(TASK PROMPT) An exact copy of every entry is needed, without any of the pictures.

(EXERCISE DATA)

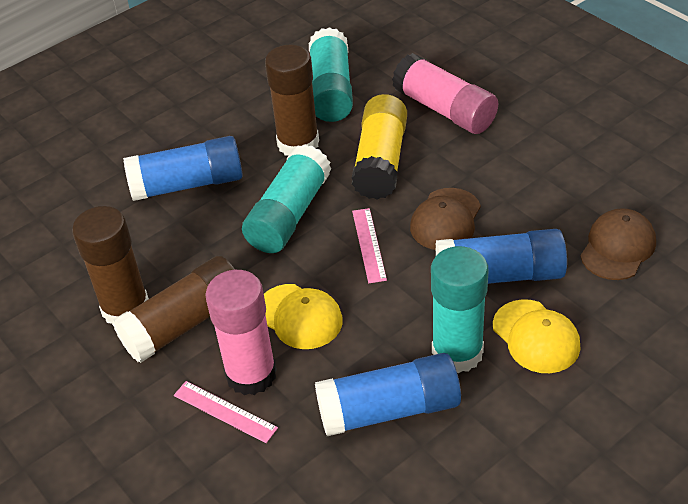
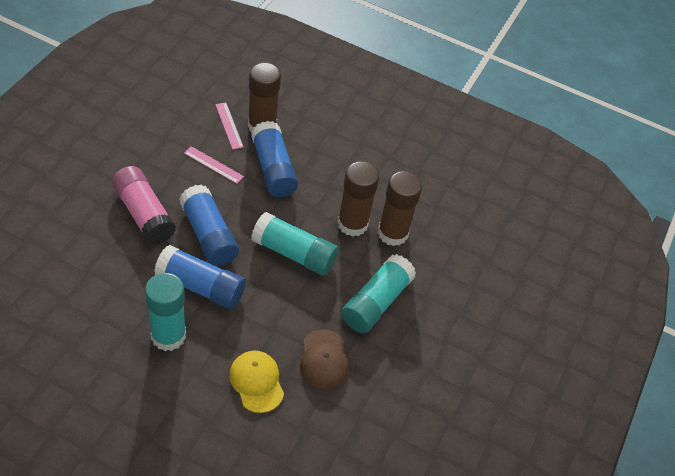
brown cap: 2 -> 1
pink glue stick: 2 -> 1
yellow cap: 2 -> 1
yellow glue stick: 1 -> 0

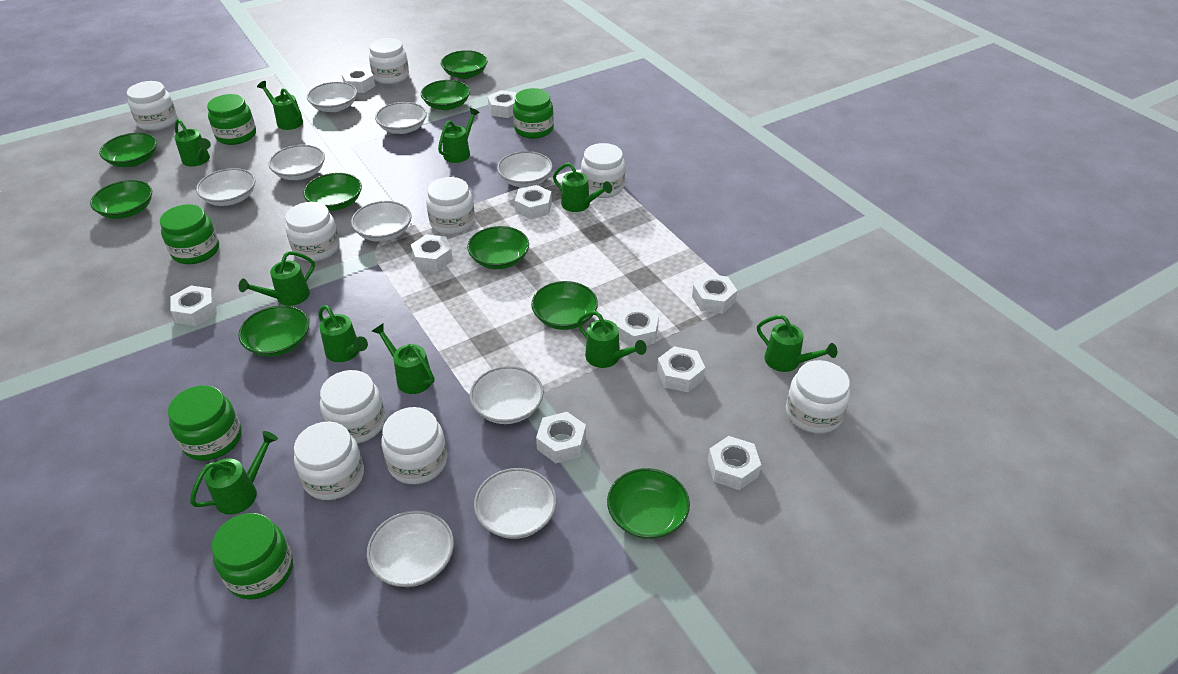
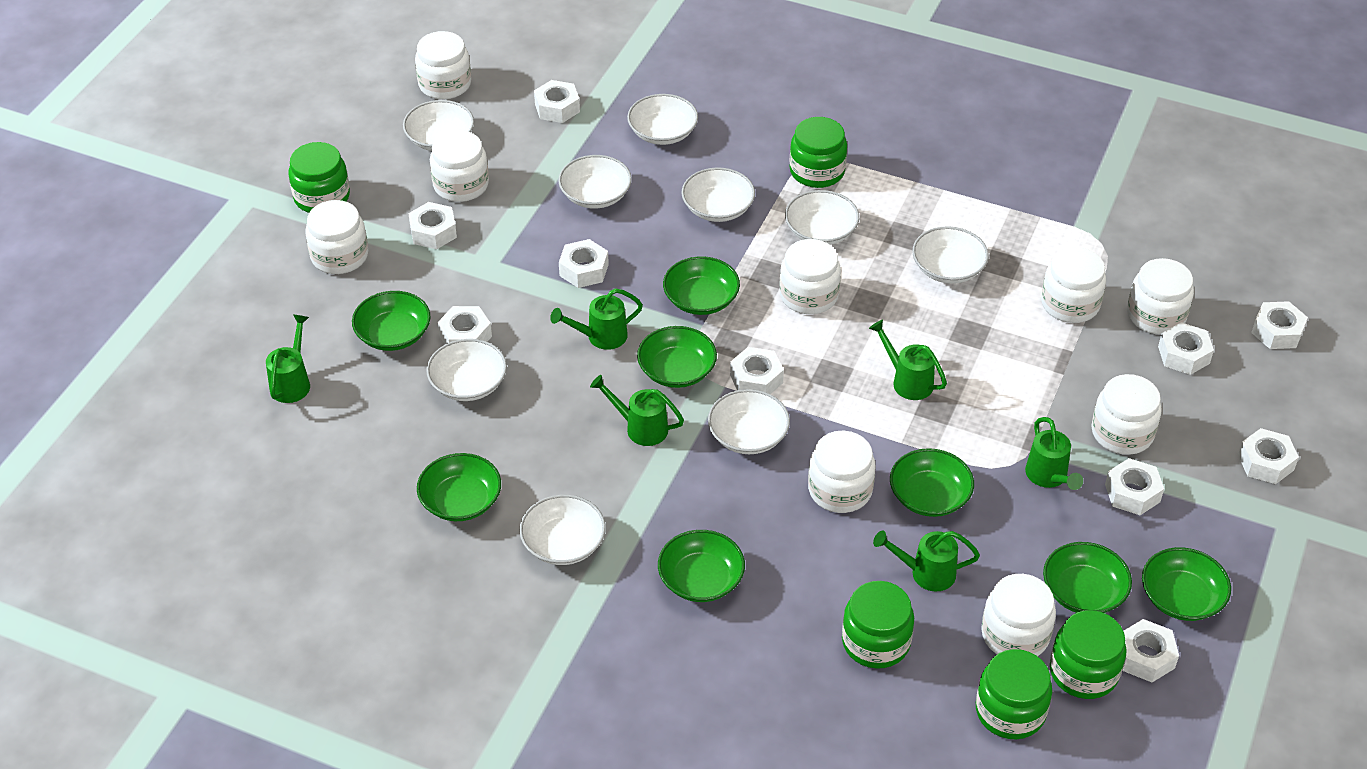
green bowl: 9 -> 8
green watering can: 10 -> 6

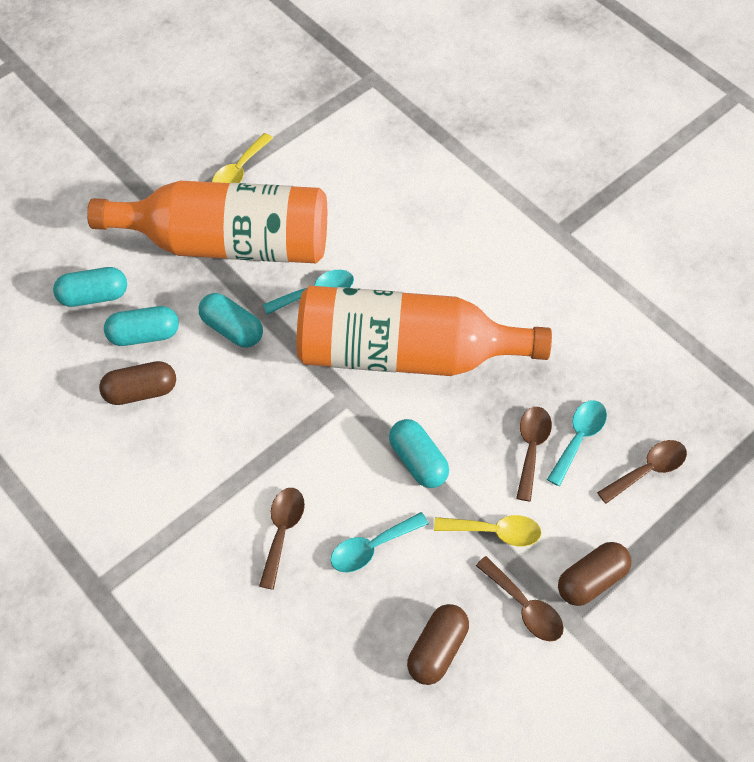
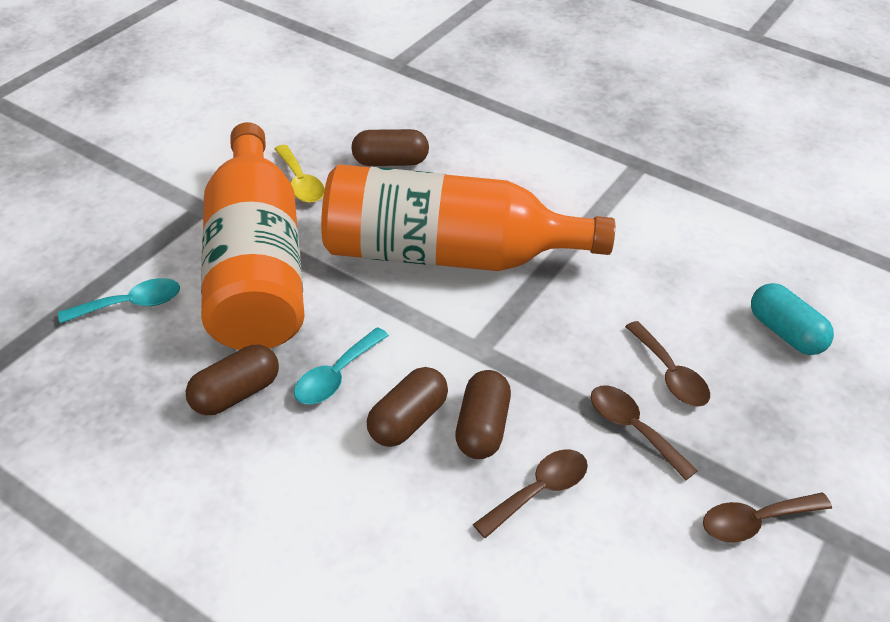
brown capsule: 3 -> 4
turquoise capsule: 4 -> 1
turquoise spoon: 3 -> 2
yellow spoon: 2 -> 1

(SOLUTION BELOW)
brown cap: 2 -> 1
pink glue stick: 2 -> 1
yellow cap: 2 -> 1
yellow glue stick: 1 -> 0

green bowl: 9 -> 8
green watering can: 10 -> 6

brown capsule: 3 -> 4
turquoise capsule: 4 -> 1
turquoise spoon: 3 -> 2
yellow spoon: 2 -> 1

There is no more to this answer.